#### TASK PROMPT:
Where the word "cylinder" occurs in a line of the data, return the whole line.

(Items from a dataset)
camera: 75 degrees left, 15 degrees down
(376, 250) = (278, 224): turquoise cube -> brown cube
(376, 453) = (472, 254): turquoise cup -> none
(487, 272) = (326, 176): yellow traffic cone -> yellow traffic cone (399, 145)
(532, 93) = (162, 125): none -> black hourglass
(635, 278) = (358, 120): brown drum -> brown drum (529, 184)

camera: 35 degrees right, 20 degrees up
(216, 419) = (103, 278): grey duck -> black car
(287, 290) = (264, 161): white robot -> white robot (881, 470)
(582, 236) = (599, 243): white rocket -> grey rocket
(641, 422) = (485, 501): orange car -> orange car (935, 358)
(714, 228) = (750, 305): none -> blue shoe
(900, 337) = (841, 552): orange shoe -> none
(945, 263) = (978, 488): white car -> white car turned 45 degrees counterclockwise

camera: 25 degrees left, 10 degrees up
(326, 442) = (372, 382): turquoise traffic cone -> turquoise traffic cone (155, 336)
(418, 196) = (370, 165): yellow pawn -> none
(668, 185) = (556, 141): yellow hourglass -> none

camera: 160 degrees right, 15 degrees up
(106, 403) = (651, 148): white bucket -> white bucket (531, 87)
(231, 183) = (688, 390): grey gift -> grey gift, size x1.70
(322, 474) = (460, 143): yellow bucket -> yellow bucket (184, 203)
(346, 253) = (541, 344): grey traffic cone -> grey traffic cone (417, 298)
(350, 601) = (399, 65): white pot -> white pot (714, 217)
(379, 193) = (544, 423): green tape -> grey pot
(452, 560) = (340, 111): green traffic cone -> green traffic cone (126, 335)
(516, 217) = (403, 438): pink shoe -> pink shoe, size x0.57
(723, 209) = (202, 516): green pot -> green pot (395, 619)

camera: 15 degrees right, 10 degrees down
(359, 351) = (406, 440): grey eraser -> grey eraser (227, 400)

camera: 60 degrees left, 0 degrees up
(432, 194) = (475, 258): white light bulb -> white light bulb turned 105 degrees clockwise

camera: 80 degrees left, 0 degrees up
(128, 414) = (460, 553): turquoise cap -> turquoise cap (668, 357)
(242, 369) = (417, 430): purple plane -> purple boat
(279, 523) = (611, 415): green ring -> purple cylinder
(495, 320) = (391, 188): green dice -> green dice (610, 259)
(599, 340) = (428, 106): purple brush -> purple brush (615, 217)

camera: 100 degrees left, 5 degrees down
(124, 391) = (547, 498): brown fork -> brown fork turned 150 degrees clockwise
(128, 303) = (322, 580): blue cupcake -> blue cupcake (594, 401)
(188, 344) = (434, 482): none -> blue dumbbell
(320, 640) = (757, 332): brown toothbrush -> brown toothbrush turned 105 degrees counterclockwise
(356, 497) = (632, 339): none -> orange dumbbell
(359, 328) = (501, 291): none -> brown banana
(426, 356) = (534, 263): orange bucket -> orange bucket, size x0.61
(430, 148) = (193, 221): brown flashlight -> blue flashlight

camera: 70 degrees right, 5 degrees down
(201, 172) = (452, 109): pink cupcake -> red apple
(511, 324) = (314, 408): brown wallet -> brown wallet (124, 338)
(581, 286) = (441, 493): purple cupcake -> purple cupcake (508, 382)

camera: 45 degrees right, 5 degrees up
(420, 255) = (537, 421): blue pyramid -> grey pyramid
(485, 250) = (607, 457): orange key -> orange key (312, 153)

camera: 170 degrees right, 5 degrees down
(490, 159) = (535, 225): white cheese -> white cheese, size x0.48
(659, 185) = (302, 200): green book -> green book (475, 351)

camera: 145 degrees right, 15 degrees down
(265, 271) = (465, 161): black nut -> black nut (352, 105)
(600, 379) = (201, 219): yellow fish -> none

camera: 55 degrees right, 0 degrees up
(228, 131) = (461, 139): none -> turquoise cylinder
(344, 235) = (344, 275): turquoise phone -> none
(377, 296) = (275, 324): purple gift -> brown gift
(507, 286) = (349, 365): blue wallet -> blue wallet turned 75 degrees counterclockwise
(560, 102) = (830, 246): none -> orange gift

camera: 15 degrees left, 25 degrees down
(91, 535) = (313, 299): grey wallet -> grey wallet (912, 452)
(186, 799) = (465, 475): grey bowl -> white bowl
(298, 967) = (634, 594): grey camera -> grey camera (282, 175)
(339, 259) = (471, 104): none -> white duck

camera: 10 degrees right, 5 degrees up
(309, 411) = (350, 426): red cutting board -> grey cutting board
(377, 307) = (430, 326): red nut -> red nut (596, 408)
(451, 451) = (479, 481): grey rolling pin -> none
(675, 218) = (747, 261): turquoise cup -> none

#### WRITTEN SOLUTION:
(279, 523) = (611, 415): green ring -> purple cylinder
(228, 131) = (461, 139): none -> turquoise cylinder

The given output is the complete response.